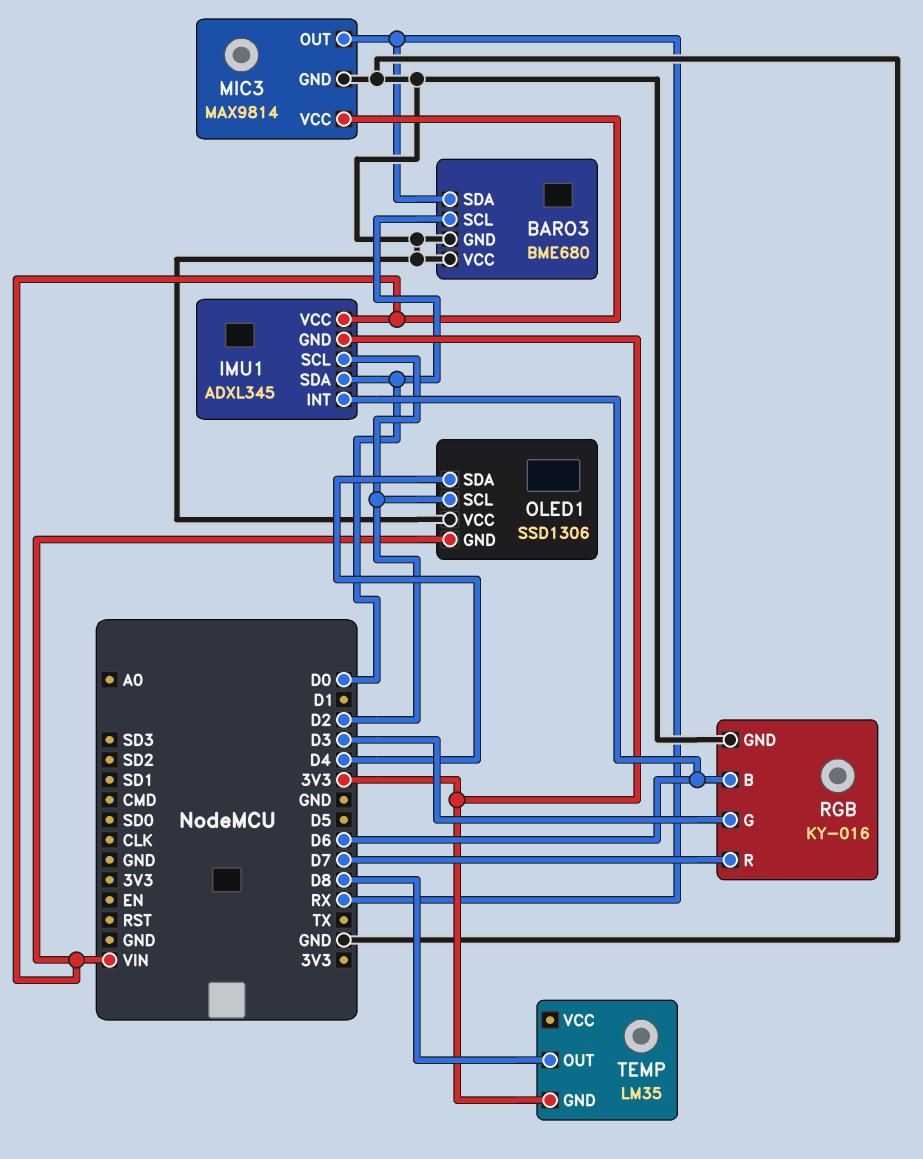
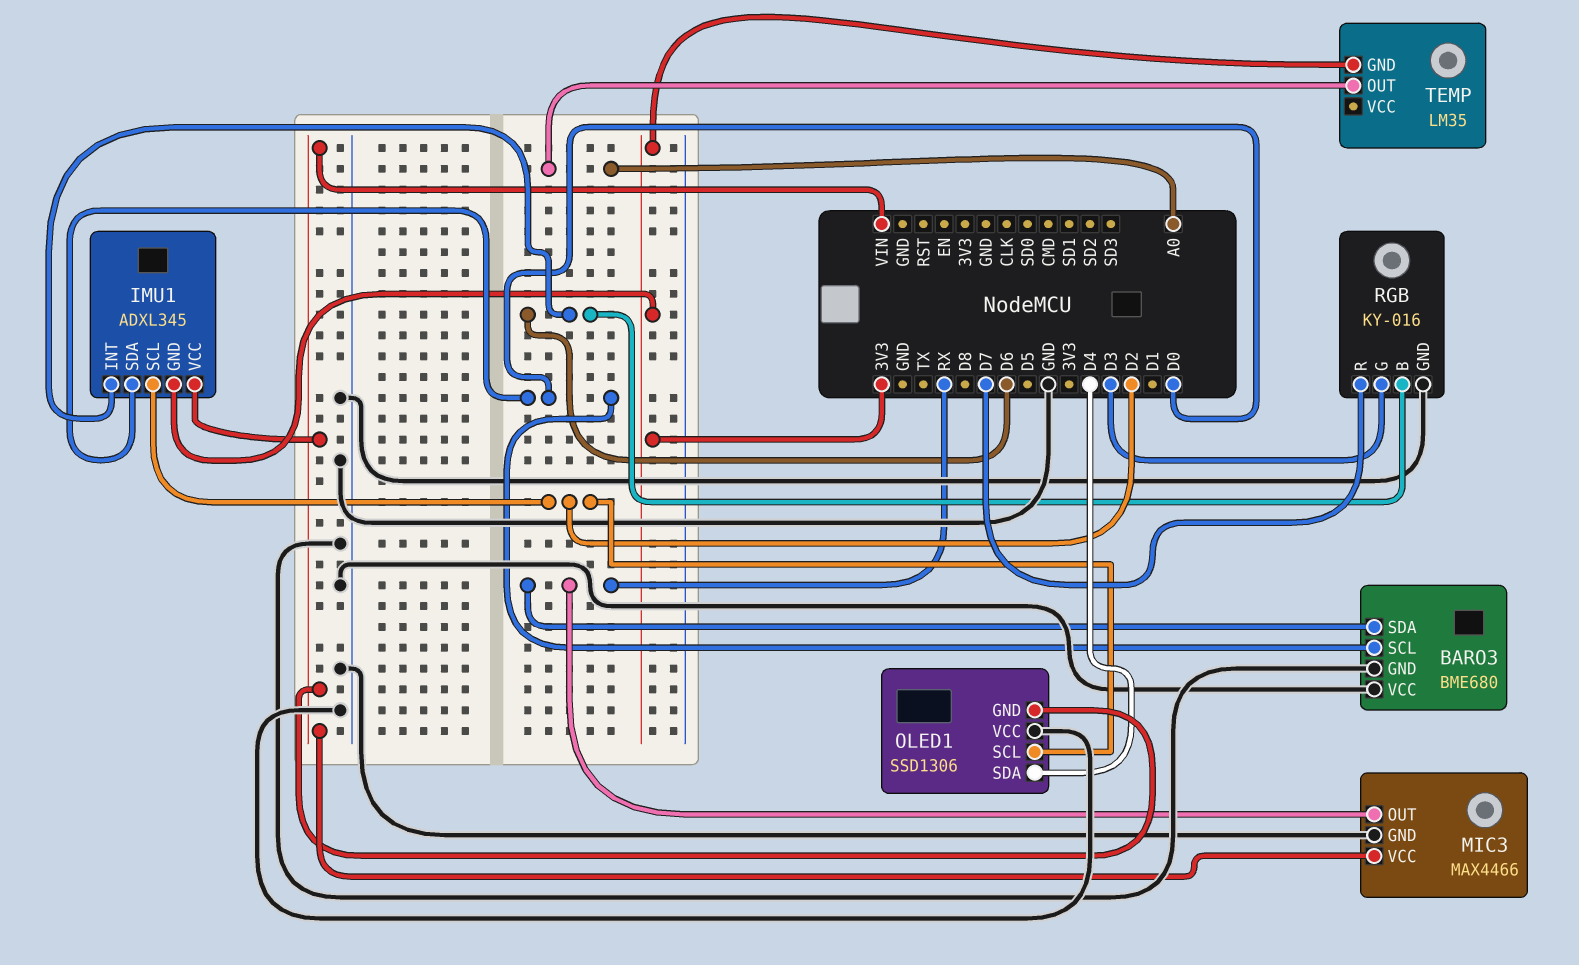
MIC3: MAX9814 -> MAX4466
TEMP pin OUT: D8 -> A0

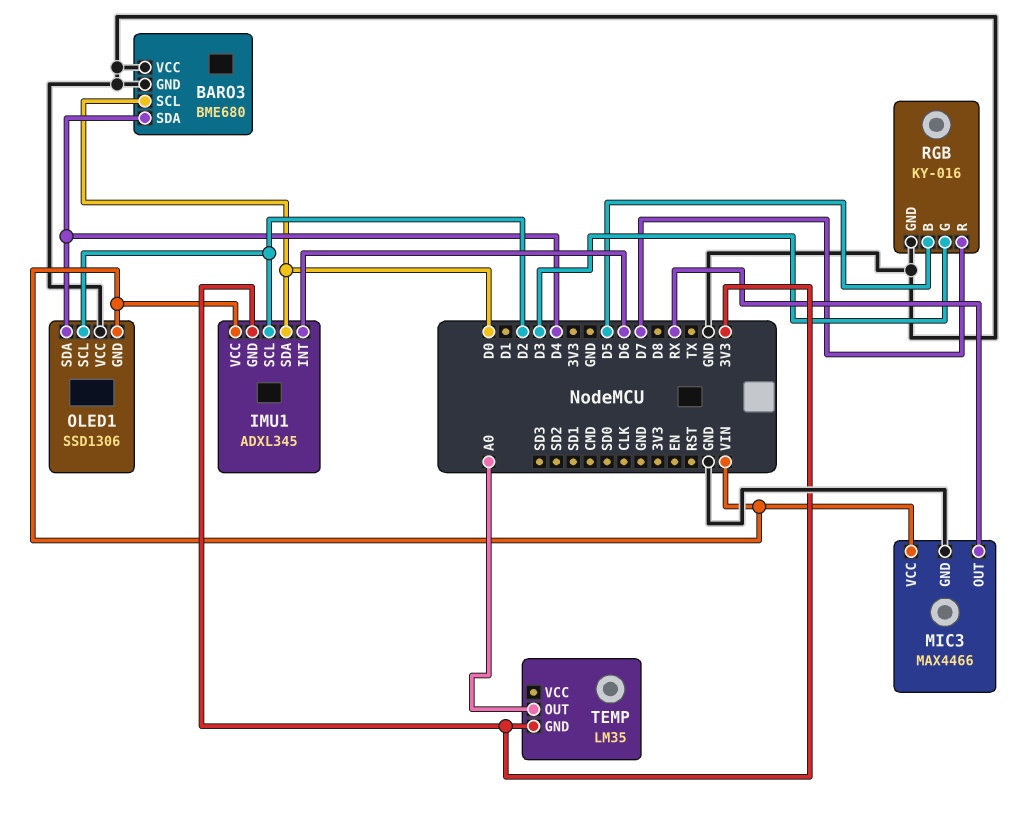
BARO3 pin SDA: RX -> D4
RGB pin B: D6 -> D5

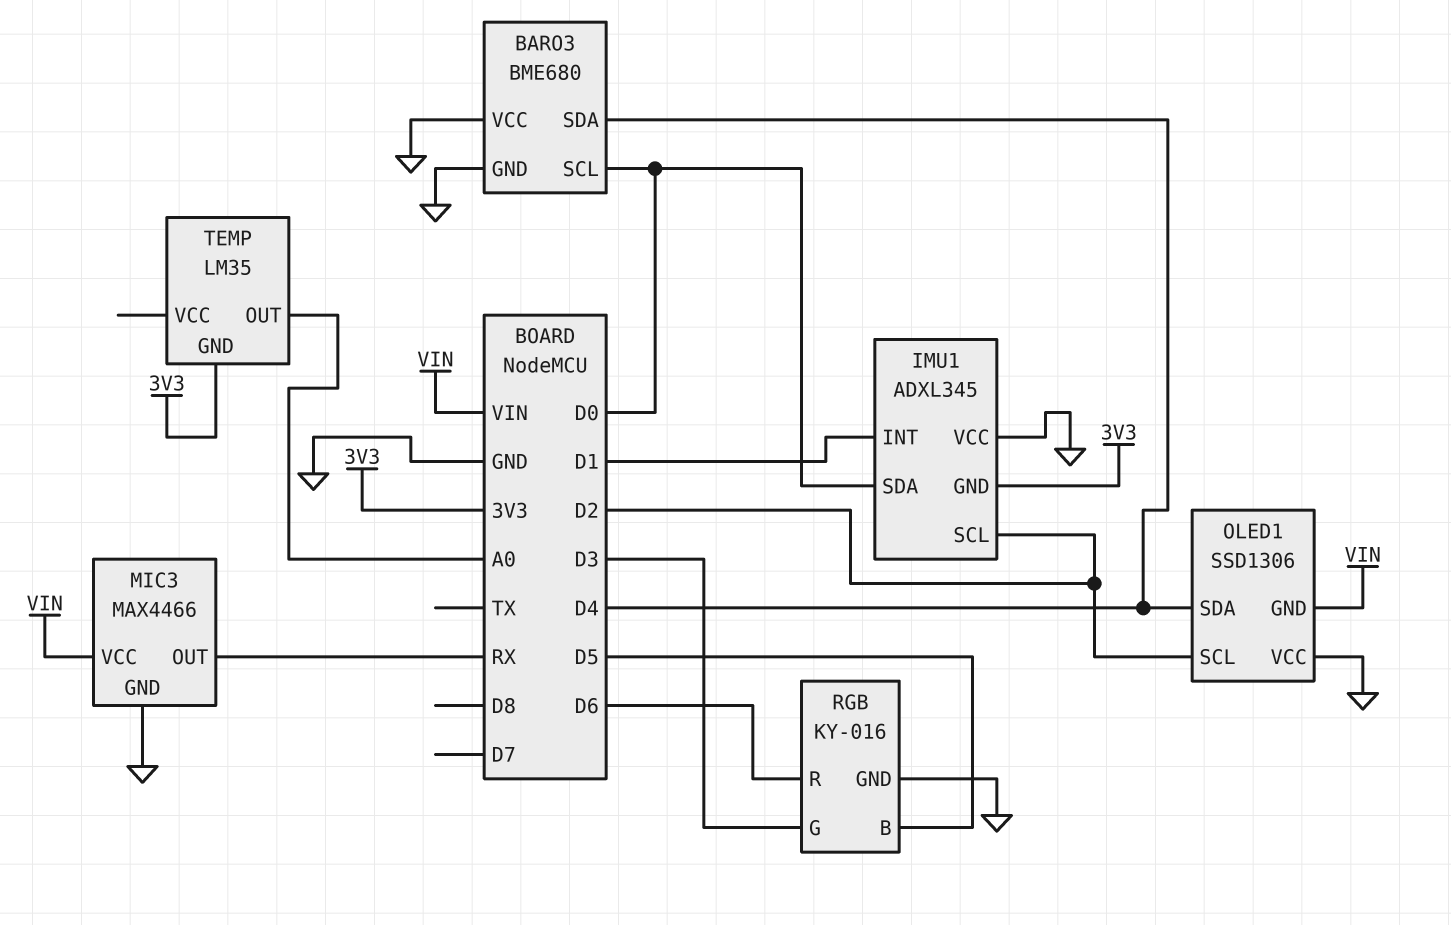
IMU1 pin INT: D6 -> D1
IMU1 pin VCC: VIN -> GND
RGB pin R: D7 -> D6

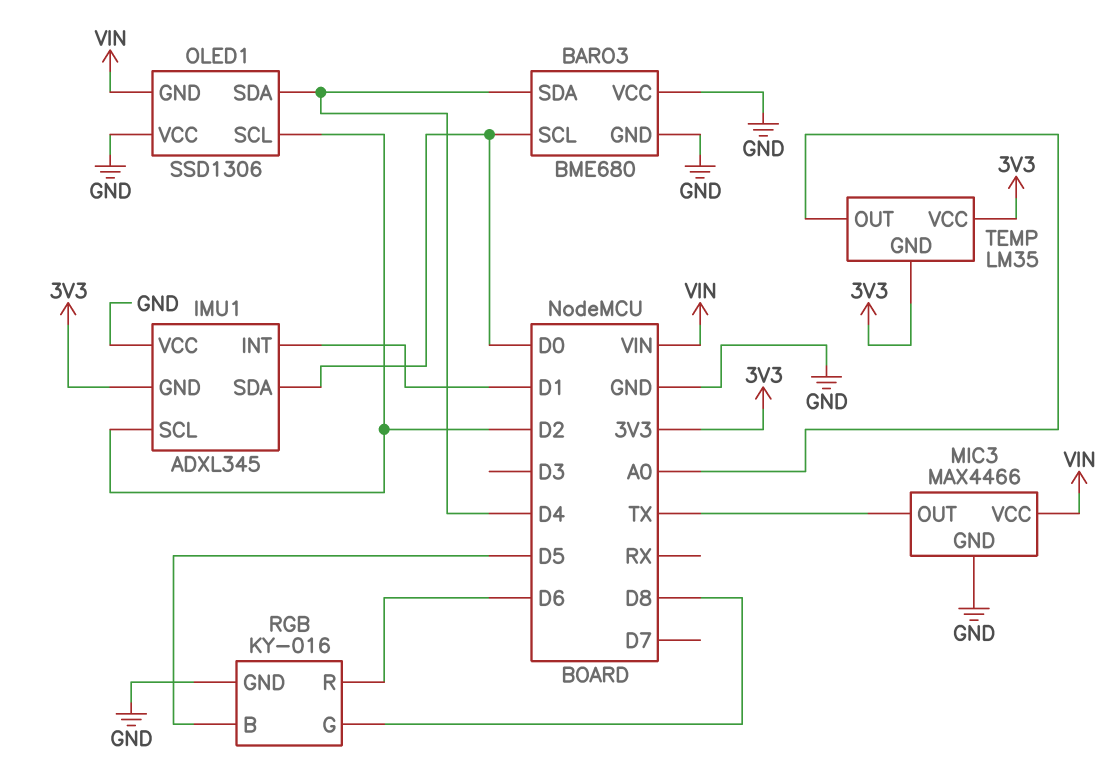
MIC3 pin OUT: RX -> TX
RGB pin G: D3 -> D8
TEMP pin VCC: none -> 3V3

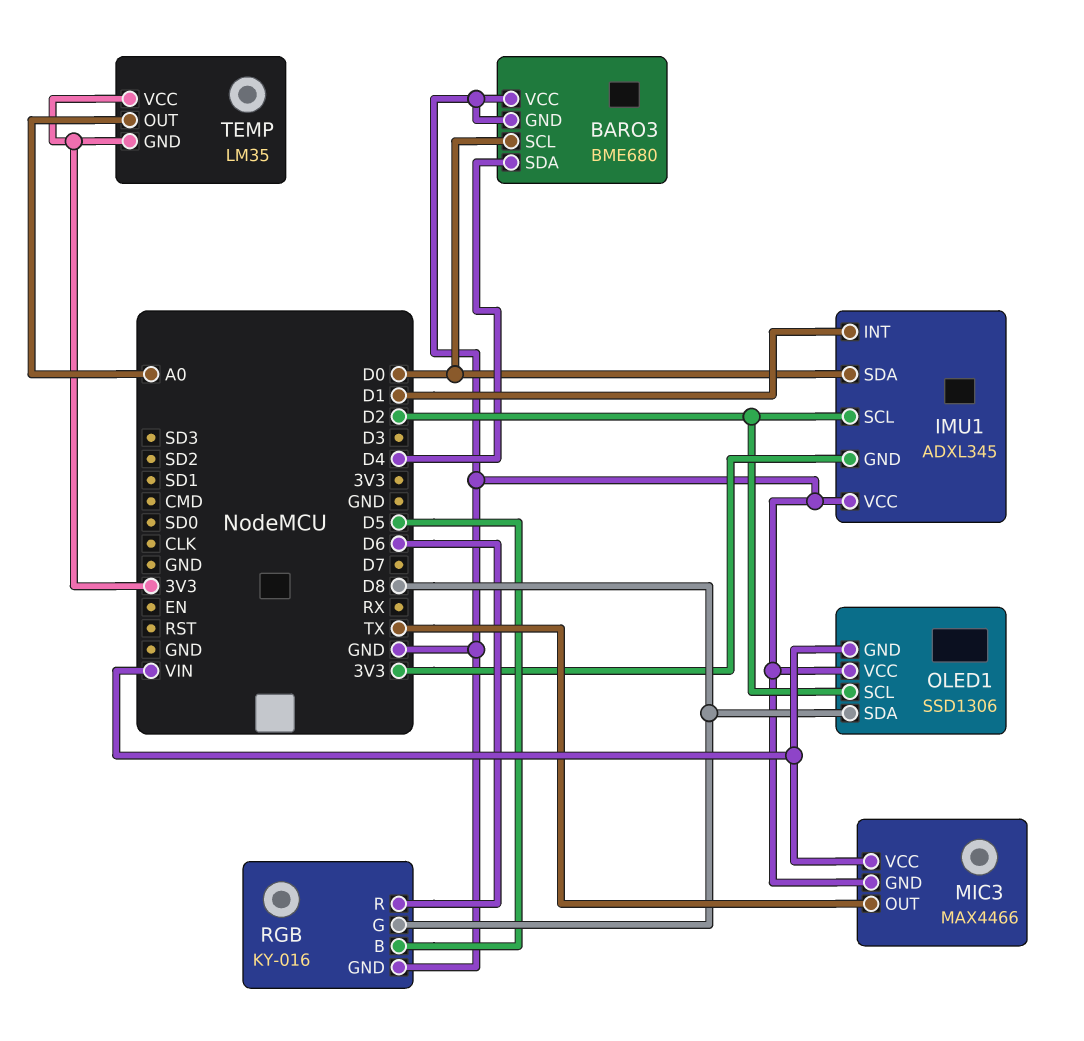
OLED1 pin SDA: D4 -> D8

§ Problem description: Reproduce the lines from the one with "TEMP pin OUT: D8 -> A0" through the end of the data, keeping both end lines, adding nothing, and dropping any pictures.

§ Solution to this task:
TEMP pin OUT: D8 -> A0

BARO3 pin SDA: RX -> D4
RGB pin B: D6 -> D5

IMU1 pin INT: D6 -> D1
IMU1 pin VCC: VIN -> GND
RGB pin R: D7 -> D6

MIC3 pin OUT: RX -> TX
RGB pin G: D3 -> D8
TEMP pin VCC: none -> 3V3

OLED1 pin SDA: D4 -> D8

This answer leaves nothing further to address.